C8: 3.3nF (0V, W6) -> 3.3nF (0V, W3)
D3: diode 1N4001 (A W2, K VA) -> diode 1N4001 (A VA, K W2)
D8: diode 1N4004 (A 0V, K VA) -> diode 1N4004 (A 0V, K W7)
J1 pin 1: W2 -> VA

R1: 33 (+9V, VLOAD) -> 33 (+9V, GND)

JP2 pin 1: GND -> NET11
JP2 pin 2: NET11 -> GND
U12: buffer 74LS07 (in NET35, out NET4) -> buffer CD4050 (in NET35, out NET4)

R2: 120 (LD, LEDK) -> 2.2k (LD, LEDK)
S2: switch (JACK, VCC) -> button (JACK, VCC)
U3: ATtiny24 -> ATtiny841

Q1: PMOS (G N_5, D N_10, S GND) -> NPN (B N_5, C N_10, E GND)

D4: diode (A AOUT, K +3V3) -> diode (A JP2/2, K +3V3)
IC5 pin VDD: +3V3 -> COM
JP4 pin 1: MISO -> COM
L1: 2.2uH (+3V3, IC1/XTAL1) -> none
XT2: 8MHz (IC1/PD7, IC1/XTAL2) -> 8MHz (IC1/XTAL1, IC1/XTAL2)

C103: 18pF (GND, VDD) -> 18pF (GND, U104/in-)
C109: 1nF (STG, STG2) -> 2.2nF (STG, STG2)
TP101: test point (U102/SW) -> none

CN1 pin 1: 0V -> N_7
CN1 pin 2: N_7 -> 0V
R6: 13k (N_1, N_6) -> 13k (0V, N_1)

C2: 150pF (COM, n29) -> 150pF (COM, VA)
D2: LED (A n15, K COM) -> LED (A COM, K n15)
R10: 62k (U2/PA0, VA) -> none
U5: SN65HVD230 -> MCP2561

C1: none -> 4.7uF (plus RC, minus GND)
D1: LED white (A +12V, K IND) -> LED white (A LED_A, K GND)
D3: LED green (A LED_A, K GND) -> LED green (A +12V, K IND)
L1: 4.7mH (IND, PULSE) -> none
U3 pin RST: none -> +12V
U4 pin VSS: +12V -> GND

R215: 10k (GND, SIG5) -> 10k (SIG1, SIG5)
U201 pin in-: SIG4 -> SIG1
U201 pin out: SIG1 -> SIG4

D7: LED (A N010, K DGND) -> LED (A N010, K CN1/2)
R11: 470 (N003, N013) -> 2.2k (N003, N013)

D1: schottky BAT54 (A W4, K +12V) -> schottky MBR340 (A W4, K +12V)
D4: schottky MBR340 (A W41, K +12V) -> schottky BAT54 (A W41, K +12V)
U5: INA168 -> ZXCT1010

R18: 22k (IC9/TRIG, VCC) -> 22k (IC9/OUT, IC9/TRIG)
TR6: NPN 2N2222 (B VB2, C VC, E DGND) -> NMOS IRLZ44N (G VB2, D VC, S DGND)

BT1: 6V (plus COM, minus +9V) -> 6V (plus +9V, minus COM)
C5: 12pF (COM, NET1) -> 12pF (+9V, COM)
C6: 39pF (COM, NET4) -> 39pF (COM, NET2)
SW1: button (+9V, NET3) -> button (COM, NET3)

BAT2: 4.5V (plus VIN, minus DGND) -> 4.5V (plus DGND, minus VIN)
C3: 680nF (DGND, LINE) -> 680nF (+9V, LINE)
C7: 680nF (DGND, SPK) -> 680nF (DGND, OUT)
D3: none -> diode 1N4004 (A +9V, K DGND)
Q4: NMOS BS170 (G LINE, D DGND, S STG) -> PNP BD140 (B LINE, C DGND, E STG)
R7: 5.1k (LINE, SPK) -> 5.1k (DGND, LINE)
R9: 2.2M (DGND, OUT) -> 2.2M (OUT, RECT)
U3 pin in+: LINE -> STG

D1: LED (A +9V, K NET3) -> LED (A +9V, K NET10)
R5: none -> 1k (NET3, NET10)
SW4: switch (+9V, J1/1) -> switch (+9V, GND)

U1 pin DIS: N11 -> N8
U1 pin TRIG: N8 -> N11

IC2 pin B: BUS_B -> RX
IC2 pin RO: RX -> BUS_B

▶ _Requirement_: Keep both end lines and retype everything in the records above from the line containing "C3: 680nF (DGND, LINE) -> 680nF (+9V, LINE)" through the line containing "IC2 pin B: BUS_B -> RX", exactly, with nothing else.

▶ _Reply_:
C3: 680nF (DGND, LINE) -> 680nF (+9V, LINE)
C7: 680nF (DGND, SPK) -> 680nF (DGND, OUT)
D3: none -> diode 1N4004 (A +9V, K DGND)
Q4: NMOS BS170 (G LINE, D DGND, S STG) -> PNP BD140 (B LINE, C DGND, E STG)
R7: 5.1k (LINE, SPK) -> 5.1k (DGND, LINE)
R9: 2.2M (DGND, OUT) -> 2.2M (OUT, RECT)
U3 pin in+: LINE -> STG

D1: LED (A +9V, K NET3) -> LED (A +9V, K NET10)
R5: none -> 1k (NET3, NET10)
SW4: switch (+9V, J1/1) -> switch (+9V, GND)

U1 pin DIS: N11 -> N8
U1 pin TRIG: N8 -> N11

IC2 pin B: BUS_B -> RX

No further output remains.